* _What the task requires_:
Ignoring every picture, transcribe the data in full as it stands.

* _Given information_:
═══

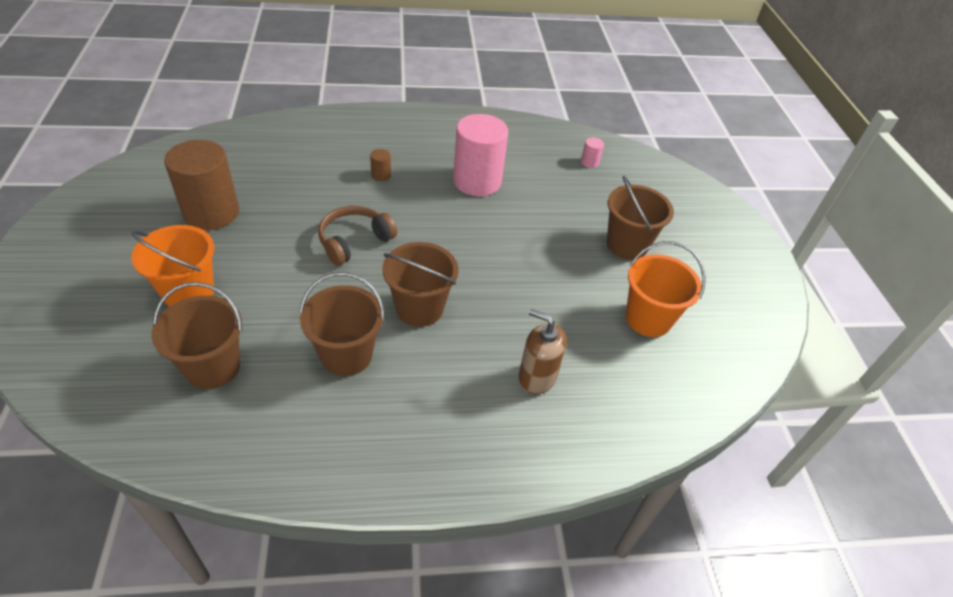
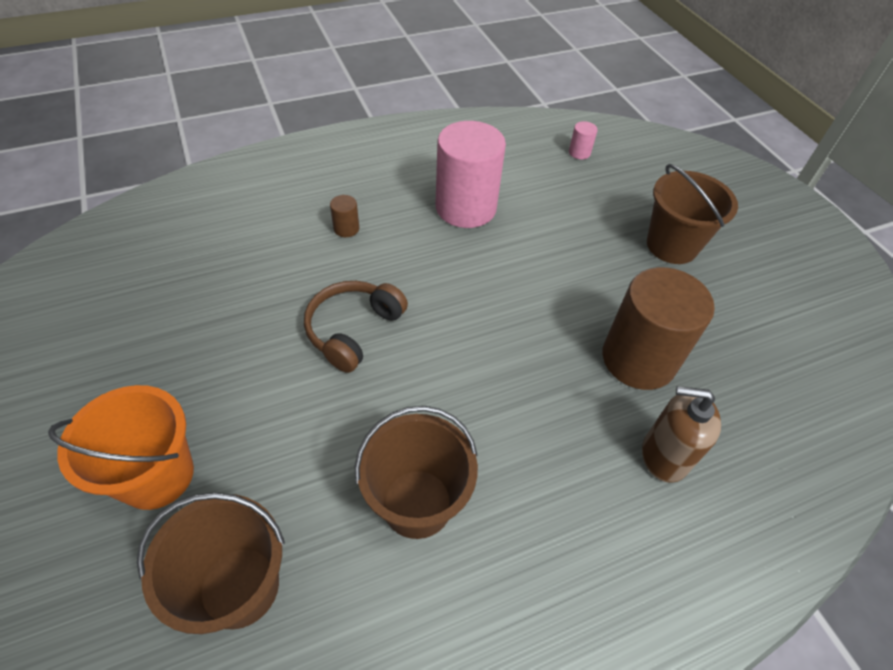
camera: 15 degrees left, 5 degrees up
(211, 212) = (142, 341): brown cylinder -> brown cylinder (638, 359)
(419, 308) = (478, 402): brown bucket -> none
(648, 319) = (743, 335): orange bucket -> none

═══

* _Exercise result_:
camera: 15 degrees left, 5 degrees up
(211, 212) = (142, 341): brown cylinder -> brown cylinder (638, 359)
(419, 308) = (478, 402): brown bucket -> none
(648, 319) = (743, 335): orange bucket -> none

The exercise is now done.